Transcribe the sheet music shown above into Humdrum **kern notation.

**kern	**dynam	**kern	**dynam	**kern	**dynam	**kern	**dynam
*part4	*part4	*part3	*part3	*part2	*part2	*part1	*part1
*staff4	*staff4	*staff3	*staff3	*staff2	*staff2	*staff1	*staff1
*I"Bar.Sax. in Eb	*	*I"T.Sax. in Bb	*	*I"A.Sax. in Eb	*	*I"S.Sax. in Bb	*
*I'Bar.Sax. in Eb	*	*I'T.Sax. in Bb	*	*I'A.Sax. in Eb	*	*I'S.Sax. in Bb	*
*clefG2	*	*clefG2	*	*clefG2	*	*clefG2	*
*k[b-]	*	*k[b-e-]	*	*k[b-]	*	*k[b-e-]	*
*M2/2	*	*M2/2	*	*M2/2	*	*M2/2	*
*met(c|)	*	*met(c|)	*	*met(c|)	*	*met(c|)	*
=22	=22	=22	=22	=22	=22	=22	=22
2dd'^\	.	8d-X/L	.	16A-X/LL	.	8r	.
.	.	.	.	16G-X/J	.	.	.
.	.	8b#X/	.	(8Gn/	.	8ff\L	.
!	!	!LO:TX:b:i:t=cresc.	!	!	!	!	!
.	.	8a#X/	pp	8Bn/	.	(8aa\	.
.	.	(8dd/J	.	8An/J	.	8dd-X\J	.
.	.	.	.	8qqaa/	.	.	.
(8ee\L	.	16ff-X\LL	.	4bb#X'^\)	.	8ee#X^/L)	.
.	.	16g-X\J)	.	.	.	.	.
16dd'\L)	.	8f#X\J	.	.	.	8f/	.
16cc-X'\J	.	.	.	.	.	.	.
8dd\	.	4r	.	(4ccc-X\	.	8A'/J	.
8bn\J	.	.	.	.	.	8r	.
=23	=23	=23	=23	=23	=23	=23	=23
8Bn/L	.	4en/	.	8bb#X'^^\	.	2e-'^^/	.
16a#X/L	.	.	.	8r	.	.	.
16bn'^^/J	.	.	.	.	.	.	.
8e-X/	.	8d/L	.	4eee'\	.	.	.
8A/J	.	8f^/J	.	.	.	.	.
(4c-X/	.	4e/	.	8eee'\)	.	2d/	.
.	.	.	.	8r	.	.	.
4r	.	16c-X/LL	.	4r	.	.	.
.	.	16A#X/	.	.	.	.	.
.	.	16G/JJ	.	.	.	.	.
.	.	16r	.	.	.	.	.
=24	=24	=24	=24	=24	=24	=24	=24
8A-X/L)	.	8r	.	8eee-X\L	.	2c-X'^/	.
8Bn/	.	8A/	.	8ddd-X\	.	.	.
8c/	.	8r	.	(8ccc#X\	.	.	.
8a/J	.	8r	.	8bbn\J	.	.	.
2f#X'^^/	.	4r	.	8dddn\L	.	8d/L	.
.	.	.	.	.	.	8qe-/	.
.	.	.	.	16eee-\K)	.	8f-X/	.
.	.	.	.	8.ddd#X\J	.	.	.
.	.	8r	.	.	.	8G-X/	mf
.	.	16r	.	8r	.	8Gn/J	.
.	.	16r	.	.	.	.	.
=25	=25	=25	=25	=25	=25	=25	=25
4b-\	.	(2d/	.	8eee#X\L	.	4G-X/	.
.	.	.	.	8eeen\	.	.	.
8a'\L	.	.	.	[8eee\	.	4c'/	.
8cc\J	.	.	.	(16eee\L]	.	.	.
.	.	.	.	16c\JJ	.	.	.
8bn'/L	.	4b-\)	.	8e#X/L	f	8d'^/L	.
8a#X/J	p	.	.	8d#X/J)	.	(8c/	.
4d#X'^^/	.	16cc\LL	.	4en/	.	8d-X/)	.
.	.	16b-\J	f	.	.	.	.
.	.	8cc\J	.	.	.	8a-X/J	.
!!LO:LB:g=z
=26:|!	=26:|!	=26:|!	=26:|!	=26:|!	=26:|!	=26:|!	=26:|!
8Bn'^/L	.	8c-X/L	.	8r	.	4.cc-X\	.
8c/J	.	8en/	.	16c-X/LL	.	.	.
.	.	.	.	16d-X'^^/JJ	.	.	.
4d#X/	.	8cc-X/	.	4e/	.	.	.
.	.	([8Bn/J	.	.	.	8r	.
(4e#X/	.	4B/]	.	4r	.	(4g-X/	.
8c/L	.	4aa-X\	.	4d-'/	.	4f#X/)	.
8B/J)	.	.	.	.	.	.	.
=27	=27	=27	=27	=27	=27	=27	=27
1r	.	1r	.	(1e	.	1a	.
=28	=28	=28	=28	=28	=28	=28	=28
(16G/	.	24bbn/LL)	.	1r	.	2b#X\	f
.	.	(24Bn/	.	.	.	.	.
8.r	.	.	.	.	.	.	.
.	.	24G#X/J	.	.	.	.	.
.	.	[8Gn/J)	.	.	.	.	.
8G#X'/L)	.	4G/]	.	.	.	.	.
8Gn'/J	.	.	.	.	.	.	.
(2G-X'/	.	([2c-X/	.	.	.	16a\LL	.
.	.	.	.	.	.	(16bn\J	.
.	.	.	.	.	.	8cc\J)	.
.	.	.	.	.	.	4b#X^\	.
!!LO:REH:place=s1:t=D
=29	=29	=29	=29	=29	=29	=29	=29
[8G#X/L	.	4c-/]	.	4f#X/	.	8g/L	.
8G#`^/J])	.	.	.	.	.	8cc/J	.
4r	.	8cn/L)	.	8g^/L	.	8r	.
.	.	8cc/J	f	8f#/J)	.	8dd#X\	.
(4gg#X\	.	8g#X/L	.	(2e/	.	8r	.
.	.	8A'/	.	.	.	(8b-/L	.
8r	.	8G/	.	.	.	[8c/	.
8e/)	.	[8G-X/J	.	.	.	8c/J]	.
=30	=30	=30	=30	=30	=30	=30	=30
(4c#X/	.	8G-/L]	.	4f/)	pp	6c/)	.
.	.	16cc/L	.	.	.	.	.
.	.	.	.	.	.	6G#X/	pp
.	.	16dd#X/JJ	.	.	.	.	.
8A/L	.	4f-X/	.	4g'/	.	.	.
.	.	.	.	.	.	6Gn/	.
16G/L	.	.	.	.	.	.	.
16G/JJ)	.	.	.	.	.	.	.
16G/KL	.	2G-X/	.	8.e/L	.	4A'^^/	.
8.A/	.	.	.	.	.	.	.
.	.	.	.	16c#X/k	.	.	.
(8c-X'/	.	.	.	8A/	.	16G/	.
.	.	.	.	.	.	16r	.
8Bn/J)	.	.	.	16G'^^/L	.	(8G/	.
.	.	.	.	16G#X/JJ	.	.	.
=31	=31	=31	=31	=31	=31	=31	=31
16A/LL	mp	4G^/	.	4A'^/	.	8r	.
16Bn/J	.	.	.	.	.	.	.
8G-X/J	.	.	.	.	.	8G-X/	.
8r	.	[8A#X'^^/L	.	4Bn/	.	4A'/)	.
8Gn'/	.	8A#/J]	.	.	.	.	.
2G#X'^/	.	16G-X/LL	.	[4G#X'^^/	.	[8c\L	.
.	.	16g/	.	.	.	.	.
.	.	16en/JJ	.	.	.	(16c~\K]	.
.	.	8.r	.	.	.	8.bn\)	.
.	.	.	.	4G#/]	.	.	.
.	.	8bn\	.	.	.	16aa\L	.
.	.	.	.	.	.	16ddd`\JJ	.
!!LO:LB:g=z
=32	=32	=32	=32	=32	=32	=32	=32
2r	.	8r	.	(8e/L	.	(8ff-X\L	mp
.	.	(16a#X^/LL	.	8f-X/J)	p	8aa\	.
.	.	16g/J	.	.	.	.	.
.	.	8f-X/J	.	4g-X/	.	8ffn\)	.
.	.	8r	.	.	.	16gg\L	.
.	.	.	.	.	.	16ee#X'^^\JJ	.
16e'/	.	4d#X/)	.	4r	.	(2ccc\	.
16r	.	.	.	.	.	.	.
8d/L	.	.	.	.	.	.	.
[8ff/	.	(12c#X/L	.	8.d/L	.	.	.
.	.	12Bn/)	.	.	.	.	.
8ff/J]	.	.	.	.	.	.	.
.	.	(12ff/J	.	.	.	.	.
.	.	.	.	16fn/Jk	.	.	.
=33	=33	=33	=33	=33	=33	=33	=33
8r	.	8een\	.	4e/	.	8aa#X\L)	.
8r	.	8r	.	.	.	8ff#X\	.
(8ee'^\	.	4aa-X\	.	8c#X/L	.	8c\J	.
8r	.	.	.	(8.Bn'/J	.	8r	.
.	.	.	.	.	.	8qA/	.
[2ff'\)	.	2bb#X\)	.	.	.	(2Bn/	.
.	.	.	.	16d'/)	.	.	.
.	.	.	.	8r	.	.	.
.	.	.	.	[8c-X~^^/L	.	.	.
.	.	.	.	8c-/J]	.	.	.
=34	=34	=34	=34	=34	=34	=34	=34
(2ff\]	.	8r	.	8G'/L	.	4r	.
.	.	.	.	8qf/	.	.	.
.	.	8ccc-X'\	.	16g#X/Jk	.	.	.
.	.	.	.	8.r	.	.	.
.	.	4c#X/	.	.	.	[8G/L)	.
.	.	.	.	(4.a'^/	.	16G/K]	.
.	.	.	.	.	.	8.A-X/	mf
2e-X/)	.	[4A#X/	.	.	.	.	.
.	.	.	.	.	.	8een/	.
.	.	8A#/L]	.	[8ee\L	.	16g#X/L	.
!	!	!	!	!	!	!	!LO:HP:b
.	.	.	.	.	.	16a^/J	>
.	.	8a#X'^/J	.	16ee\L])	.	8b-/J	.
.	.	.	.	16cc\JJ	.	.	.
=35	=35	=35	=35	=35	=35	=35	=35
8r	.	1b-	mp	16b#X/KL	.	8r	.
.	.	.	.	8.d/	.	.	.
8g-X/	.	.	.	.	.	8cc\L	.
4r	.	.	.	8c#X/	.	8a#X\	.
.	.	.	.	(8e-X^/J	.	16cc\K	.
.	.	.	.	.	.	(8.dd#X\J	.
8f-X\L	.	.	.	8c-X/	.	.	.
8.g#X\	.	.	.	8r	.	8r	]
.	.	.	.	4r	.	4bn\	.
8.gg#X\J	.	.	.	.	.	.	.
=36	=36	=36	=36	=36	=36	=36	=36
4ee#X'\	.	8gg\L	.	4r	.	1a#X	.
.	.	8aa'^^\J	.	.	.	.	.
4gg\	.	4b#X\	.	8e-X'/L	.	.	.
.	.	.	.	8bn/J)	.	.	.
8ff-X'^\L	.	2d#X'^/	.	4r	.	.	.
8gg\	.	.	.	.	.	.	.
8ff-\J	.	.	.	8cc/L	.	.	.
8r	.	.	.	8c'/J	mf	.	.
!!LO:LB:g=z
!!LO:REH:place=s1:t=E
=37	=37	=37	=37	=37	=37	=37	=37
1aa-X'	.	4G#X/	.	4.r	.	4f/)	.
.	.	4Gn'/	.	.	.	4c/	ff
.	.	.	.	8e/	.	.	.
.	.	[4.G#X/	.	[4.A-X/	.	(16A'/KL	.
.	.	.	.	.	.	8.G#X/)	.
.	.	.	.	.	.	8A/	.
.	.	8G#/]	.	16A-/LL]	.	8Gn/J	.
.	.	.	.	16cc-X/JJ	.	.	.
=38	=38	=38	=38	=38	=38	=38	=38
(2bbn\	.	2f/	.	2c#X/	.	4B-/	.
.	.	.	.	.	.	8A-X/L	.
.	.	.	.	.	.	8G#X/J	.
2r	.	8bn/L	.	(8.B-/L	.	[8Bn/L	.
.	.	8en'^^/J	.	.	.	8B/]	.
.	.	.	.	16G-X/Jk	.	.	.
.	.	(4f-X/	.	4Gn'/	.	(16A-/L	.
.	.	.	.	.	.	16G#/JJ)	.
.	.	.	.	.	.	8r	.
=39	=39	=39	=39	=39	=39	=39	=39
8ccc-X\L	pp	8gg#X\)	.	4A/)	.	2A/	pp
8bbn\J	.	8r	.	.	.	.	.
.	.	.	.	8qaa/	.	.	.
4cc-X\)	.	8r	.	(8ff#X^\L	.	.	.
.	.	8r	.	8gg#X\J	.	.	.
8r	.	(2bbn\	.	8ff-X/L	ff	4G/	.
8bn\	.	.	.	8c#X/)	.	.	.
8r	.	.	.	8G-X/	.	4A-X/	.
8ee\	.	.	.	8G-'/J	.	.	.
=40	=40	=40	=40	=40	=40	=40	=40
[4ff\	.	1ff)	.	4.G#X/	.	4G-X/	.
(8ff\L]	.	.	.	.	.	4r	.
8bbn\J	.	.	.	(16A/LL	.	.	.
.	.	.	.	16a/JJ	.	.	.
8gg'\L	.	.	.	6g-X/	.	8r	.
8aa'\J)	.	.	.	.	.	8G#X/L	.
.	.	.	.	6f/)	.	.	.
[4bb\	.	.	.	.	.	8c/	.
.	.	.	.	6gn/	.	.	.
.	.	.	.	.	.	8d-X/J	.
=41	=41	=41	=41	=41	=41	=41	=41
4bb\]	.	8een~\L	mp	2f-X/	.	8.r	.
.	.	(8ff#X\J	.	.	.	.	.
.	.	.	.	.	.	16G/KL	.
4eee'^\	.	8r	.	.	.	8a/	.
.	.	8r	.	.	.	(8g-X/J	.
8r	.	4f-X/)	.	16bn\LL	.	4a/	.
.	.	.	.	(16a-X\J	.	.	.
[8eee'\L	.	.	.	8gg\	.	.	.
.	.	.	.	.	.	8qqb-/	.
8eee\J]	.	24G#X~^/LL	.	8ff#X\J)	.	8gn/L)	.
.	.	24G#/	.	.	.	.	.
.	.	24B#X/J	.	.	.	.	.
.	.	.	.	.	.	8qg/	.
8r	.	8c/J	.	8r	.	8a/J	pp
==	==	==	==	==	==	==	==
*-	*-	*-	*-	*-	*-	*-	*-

================

Task description:
Collect every line from the rows above that contains the string "kern".

Full answer:
Transcribe the sheet music shown above into Humdrum **kern notation.
**kern	**dynam	**kern	**dynam	**kern	**dynam	**kern	**dynam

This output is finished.